EXERCISE DESCRIPTION – All records below are to be set down precisely as written, excluding pictures.

SOURCE MATERIAL –
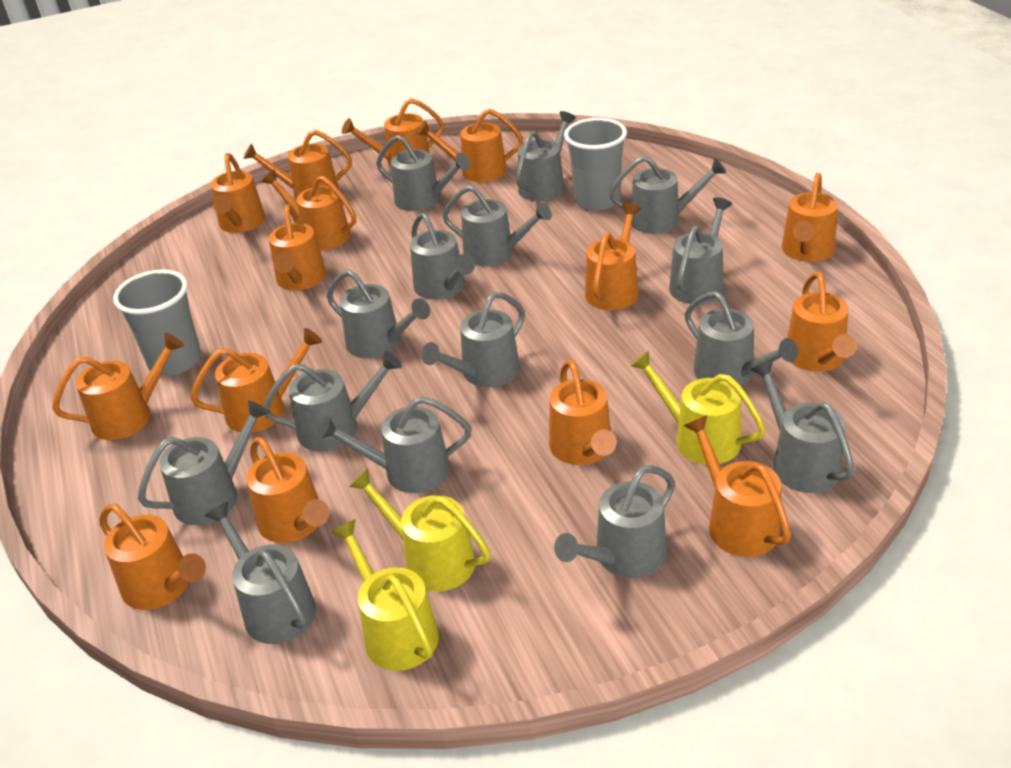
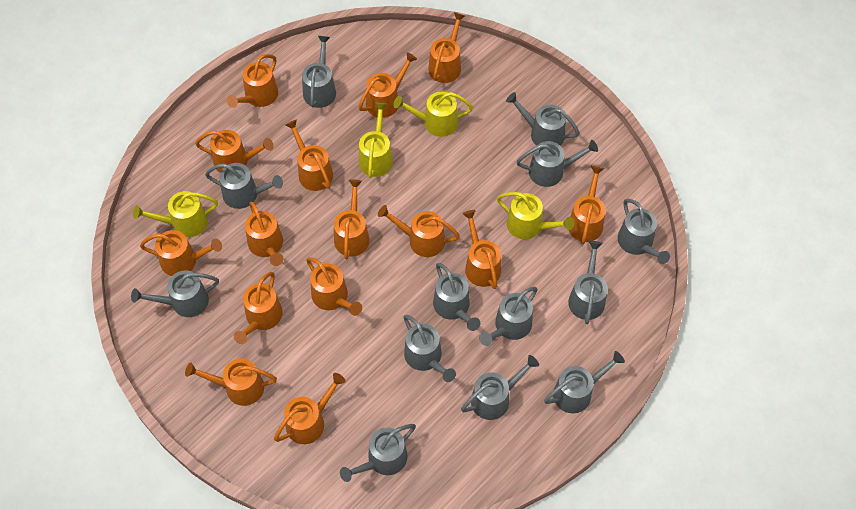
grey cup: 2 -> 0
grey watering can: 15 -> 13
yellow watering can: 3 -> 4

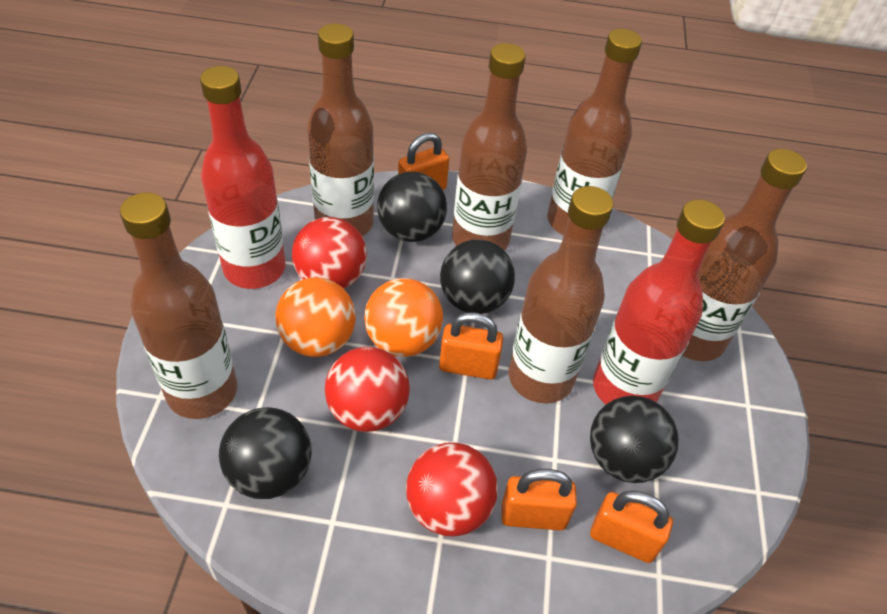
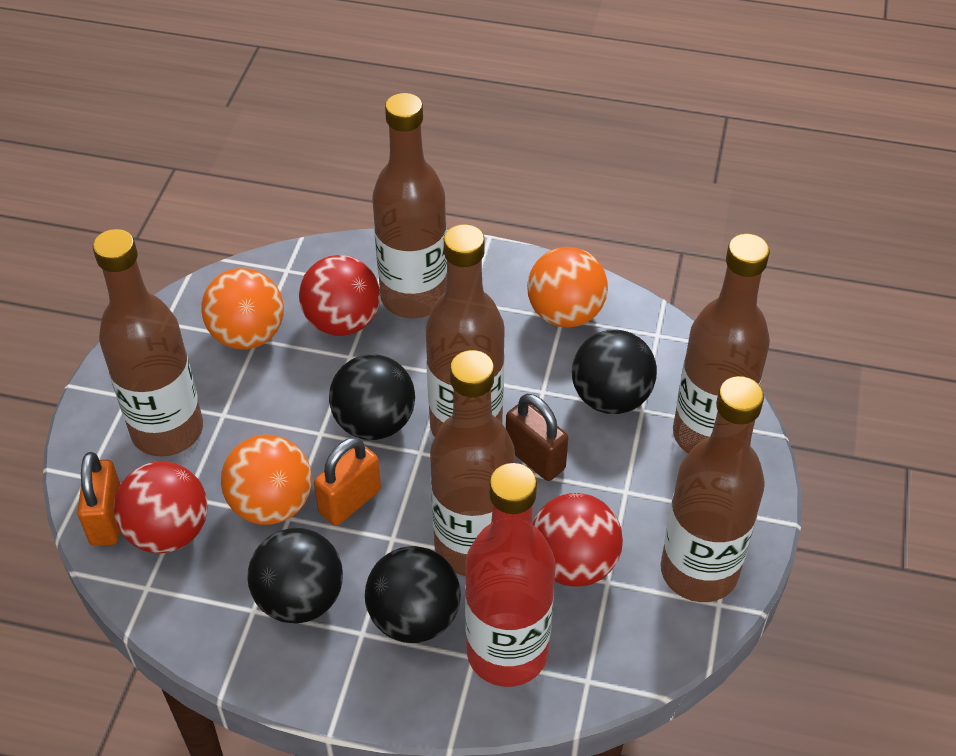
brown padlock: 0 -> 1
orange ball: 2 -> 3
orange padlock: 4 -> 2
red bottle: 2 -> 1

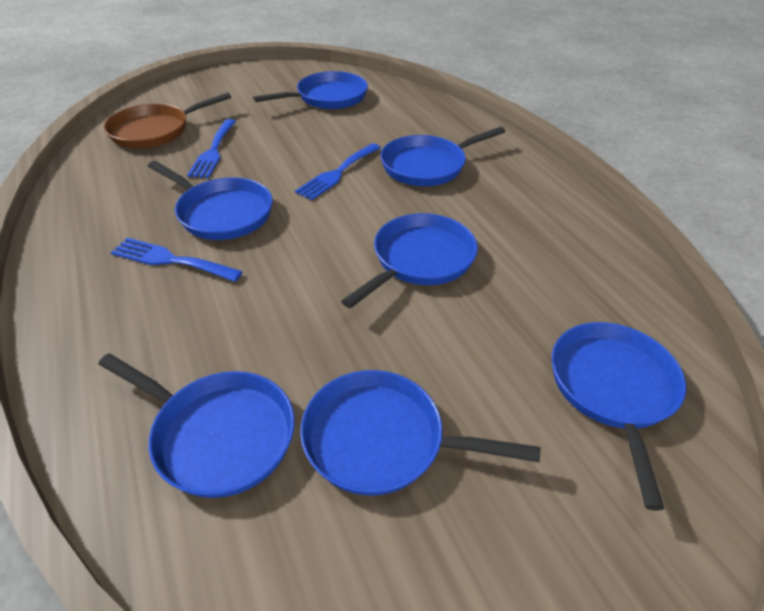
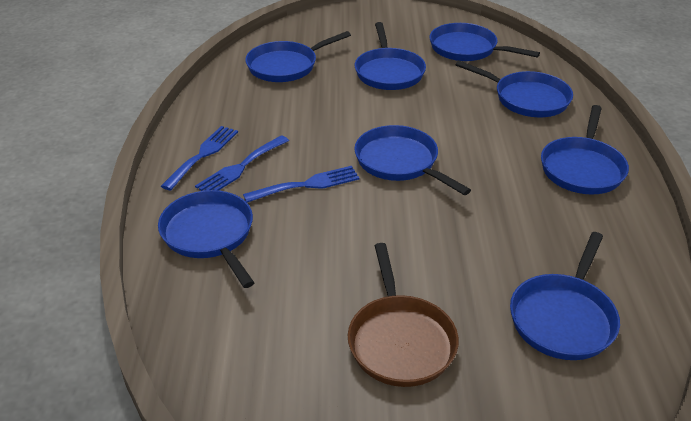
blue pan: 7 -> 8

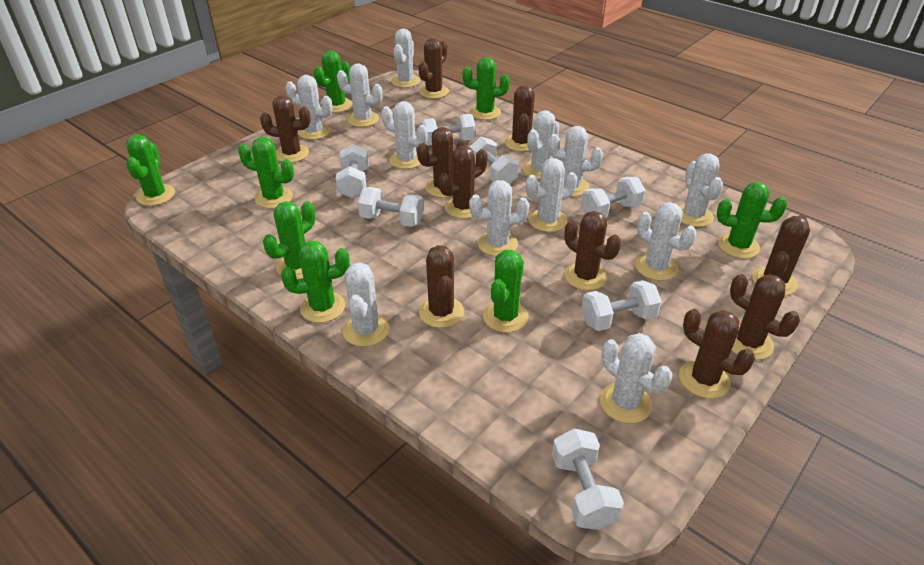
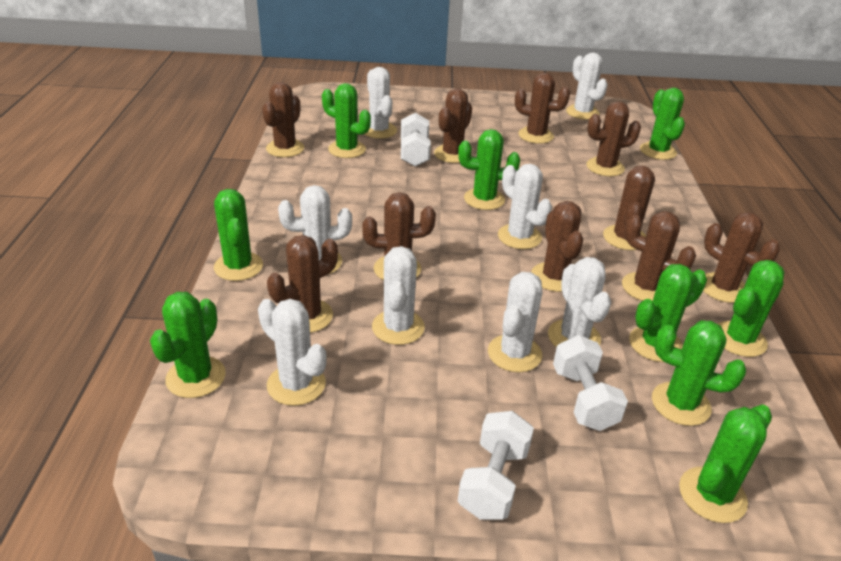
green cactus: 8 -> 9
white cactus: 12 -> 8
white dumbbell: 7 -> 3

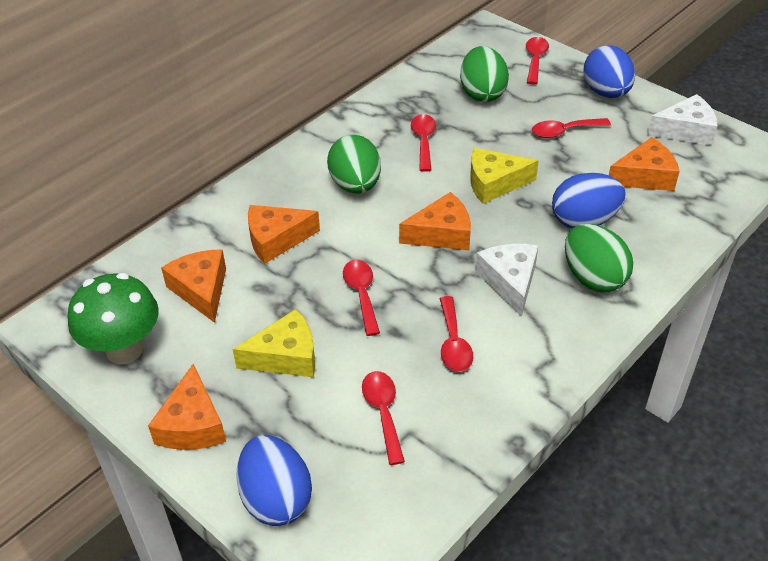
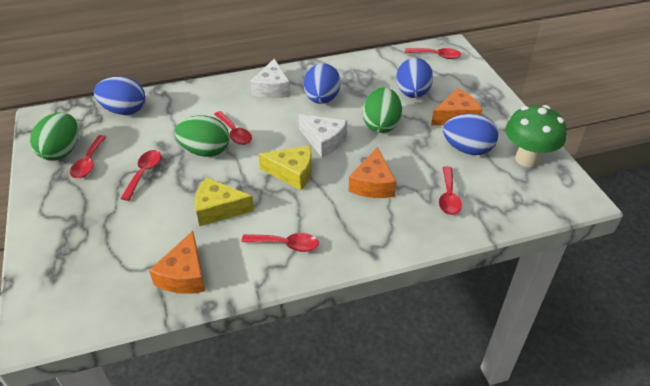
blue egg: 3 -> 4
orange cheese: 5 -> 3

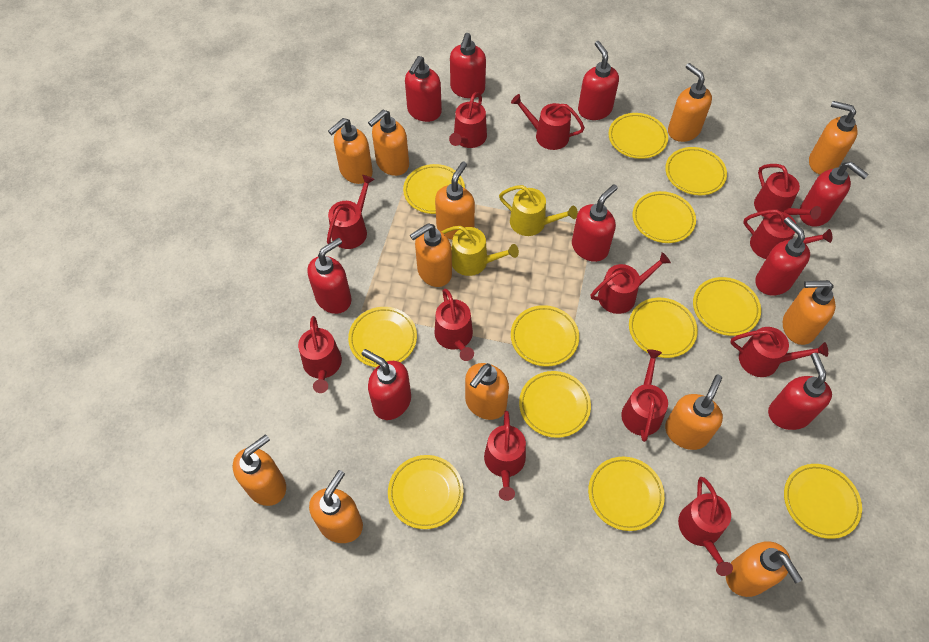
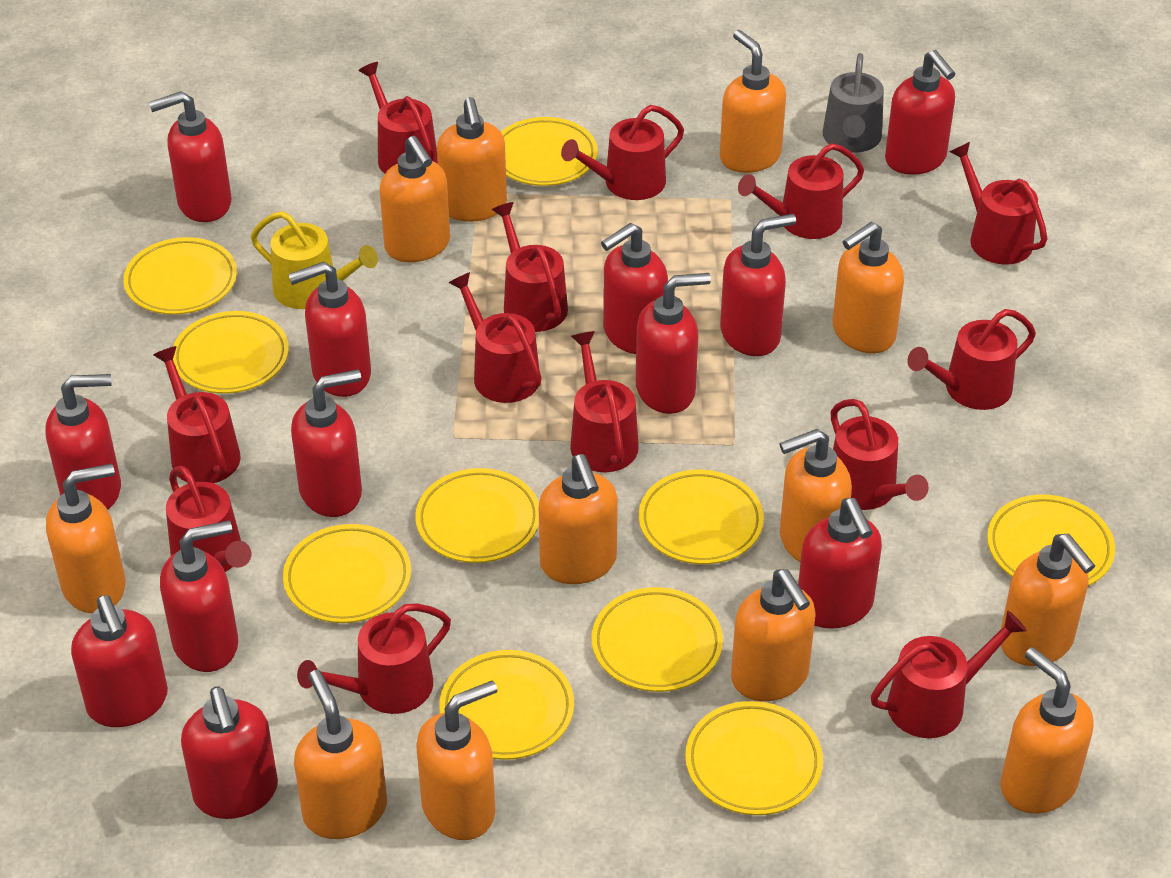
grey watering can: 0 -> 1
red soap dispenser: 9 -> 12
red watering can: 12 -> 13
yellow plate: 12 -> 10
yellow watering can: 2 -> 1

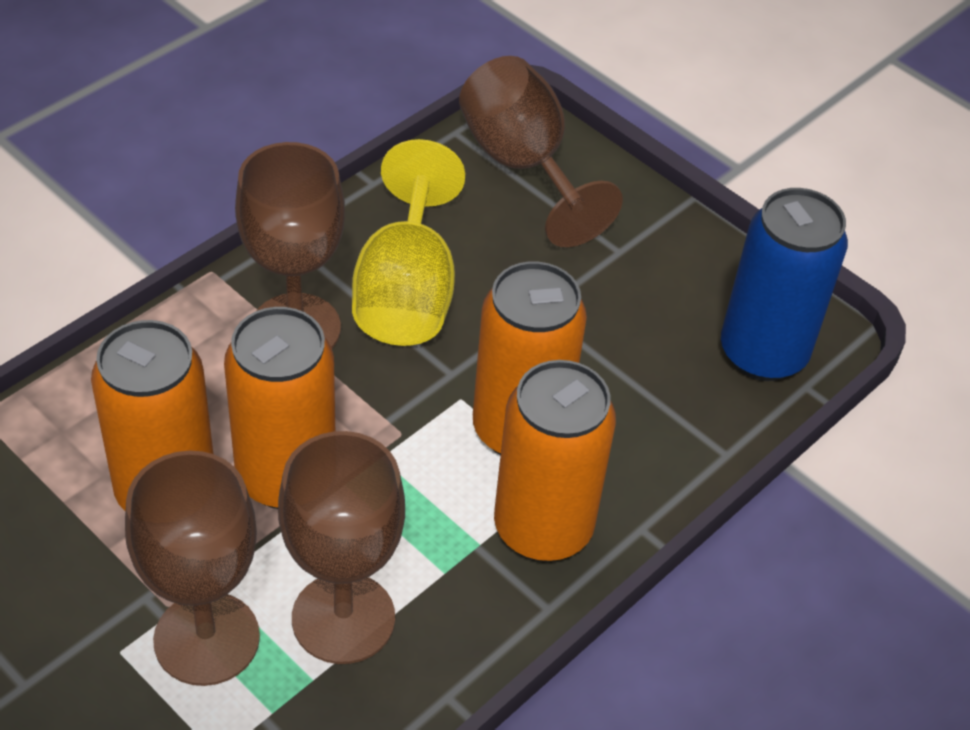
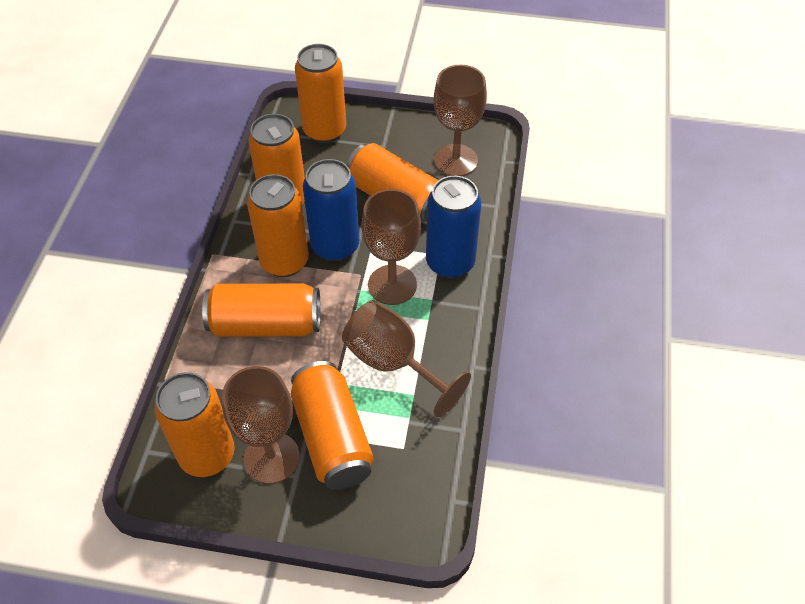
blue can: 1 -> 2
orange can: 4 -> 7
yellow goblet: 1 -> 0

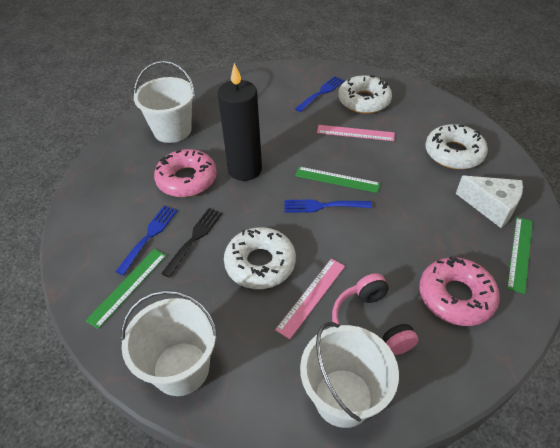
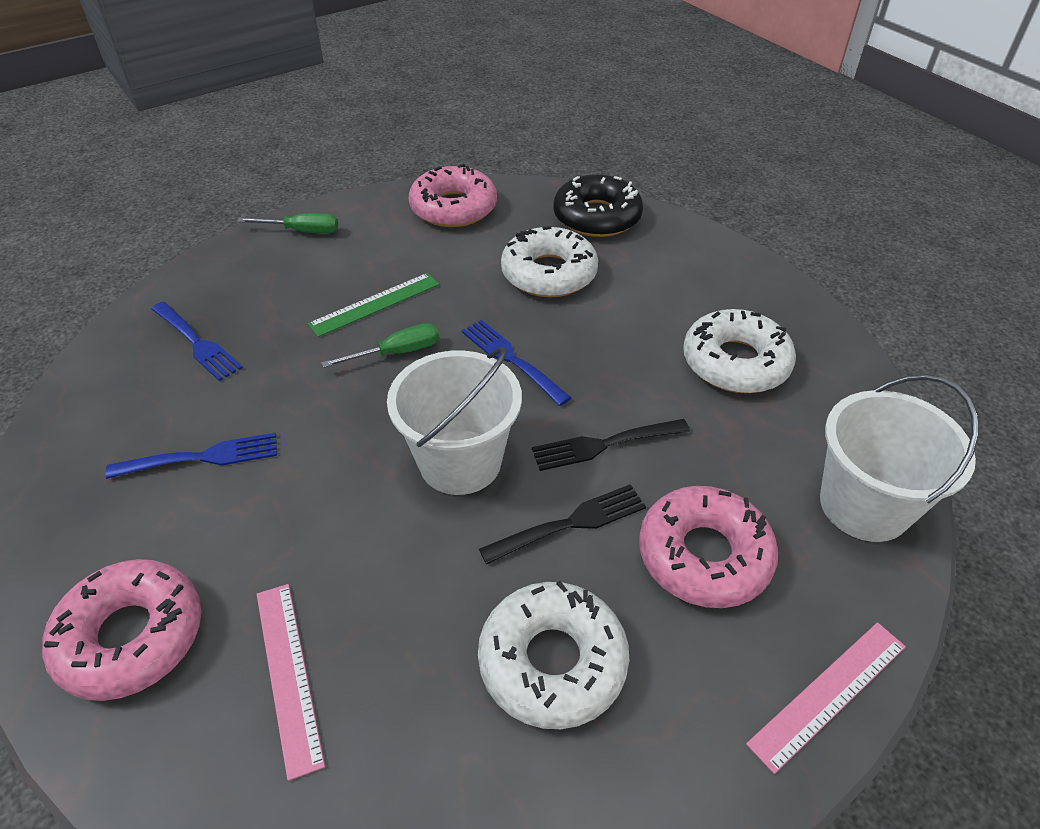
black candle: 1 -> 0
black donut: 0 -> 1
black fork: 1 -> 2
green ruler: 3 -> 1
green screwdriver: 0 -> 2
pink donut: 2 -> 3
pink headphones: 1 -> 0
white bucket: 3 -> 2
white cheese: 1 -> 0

RESULT OF THIS EXERCISE –
grey cup: 2 -> 0
grey watering can: 15 -> 13
yellow watering can: 3 -> 4

brown padlock: 0 -> 1
orange ball: 2 -> 3
orange padlock: 4 -> 2
red bottle: 2 -> 1

blue pan: 7 -> 8

green cactus: 8 -> 9
white cactus: 12 -> 8
white dumbbell: 7 -> 3

blue egg: 3 -> 4
orange cheese: 5 -> 3

grey watering can: 0 -> 1
red soap dispenser: 9 -> 12
red watering can: 12 -> 13
yellow plate: 12 -> 10
yellow watering can: 2 -> 1

blue can: 1 -> 2
orange can: 4 -> 7
yellow goblet: 1 -> 0

black candle: 1 -> 0
black donut: 0 -> 1
black fork: 1 -> 2
green ruler: 3 -> 1
green screwdriver: 0 -> 2
pink donut: 2 -> 3
pink headphones: 1 -> 0
white bucket: 3 -> 2
white cheese: 1 -> 0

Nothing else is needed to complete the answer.